> _WHAT IS NEEDED_: Check every line of the entries below for the word "down", then give only the number of lines that have it.

> _EXERCISE INPUT_:
━━━━━━━━

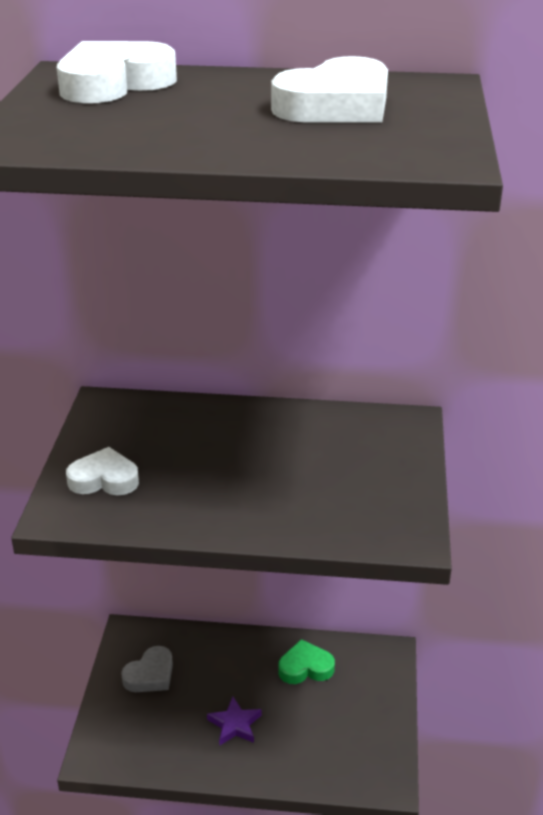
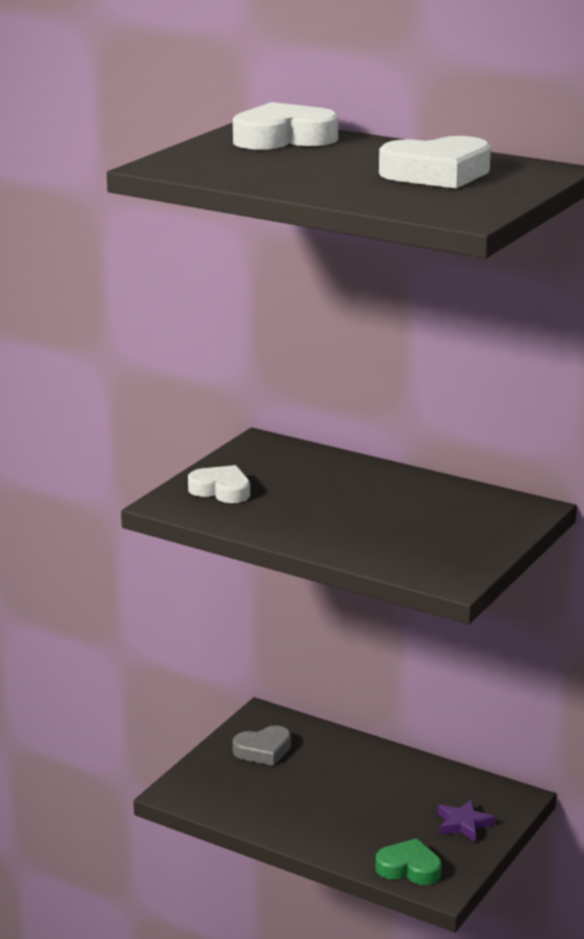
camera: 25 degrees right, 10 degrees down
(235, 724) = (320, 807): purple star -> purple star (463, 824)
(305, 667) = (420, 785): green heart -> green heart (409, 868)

━━━━━━━━

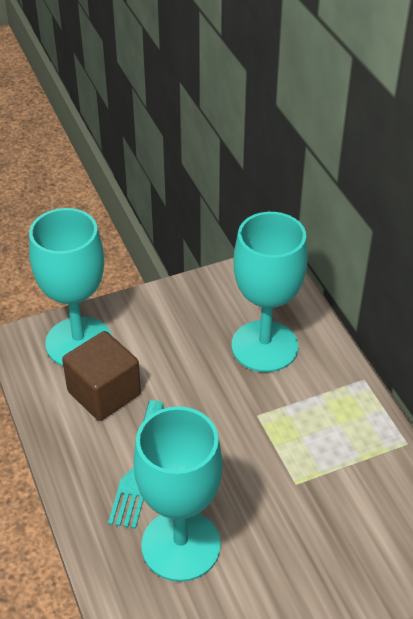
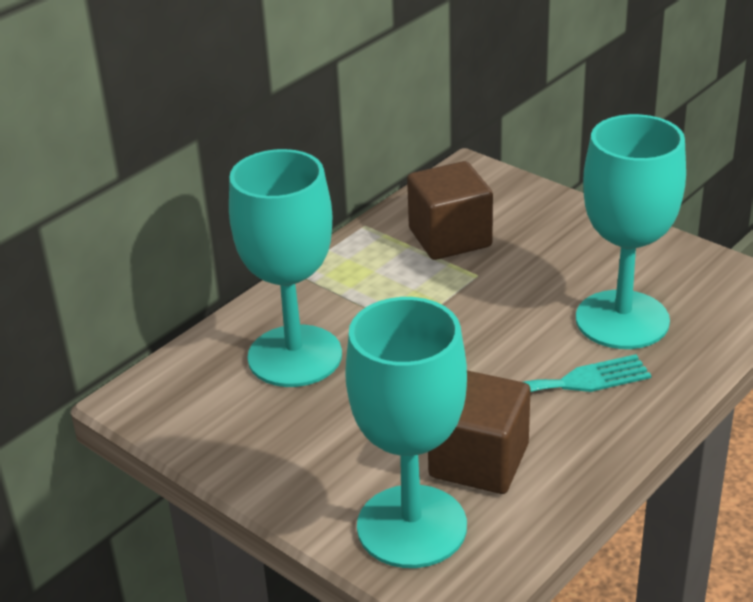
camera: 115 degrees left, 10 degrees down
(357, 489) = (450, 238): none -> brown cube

━━━━━━━━

> _RESPONSE FOR THIS EXERCISE_: 2